> **Work instruction**
Exactly reproduce the lines from the one holding "none -> red brick H5 level 2" through the end of the records, including both boundary lines but no pictures.

> **Listed entries**
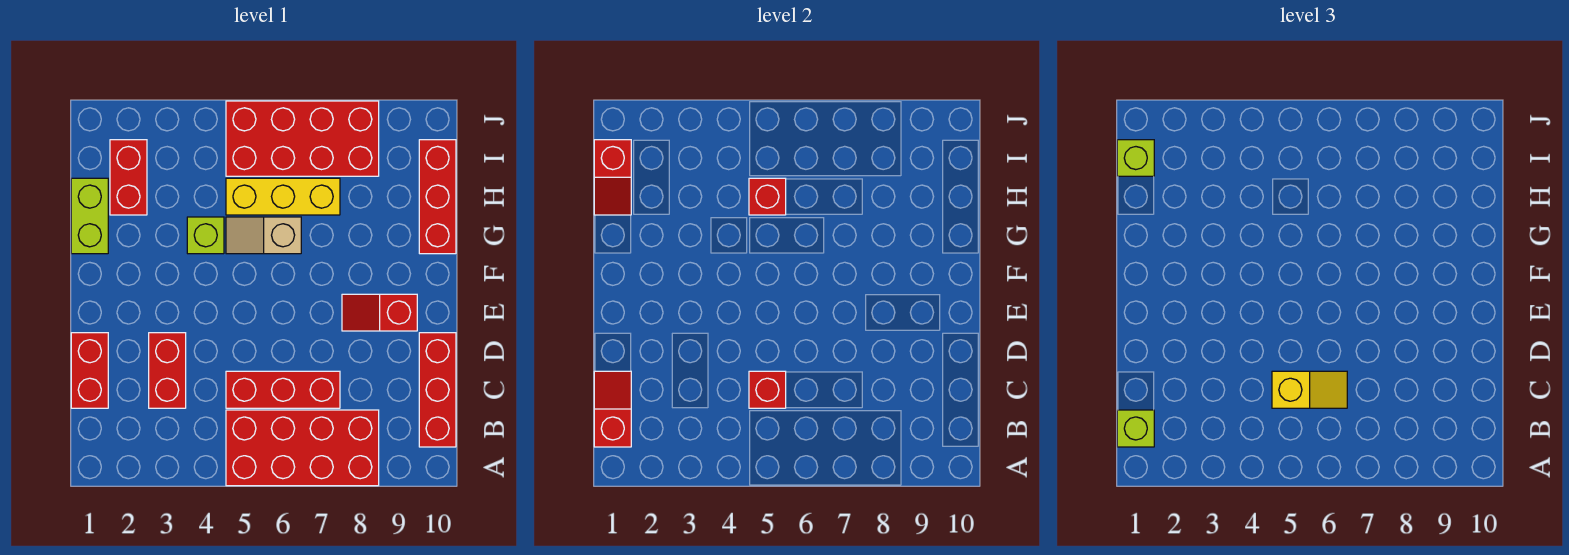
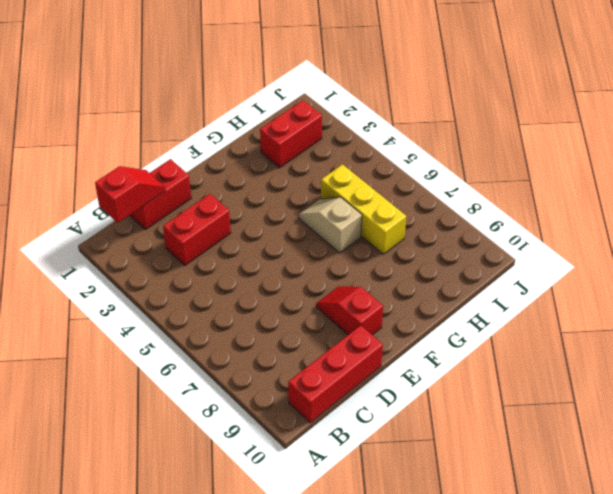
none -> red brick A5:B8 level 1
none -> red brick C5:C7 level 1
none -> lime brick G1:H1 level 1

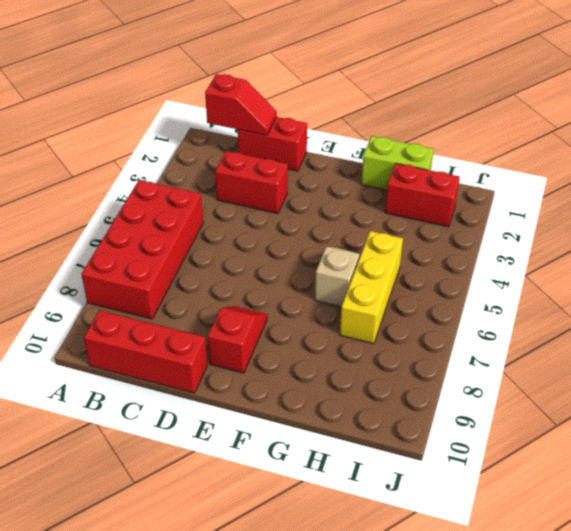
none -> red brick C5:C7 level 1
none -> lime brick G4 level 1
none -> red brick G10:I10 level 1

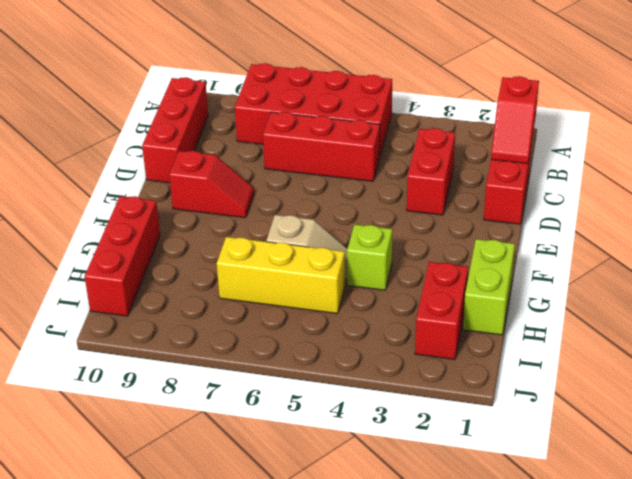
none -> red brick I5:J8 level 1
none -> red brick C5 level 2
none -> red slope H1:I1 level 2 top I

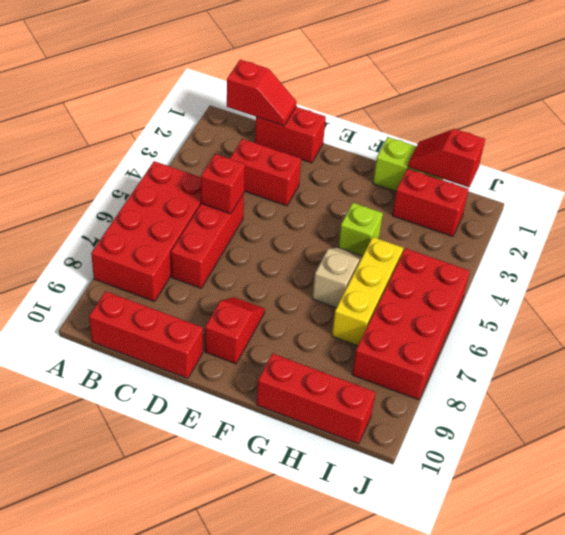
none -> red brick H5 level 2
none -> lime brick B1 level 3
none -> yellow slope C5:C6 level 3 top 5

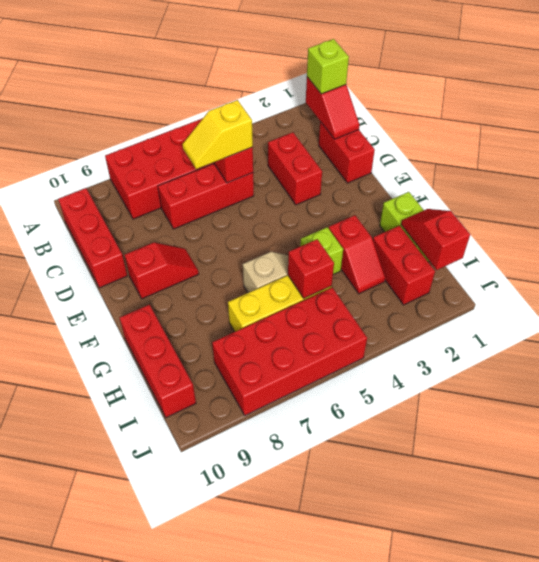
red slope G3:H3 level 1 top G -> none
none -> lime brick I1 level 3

> **Final answer**
none -> red brick H5 level 2
none -> lime brick B1 level 3
none -> yellow slope C5:C6 level 3 top 5

red slope G3:H3 level 1 top G -> none
none -> lime brick I1 level 3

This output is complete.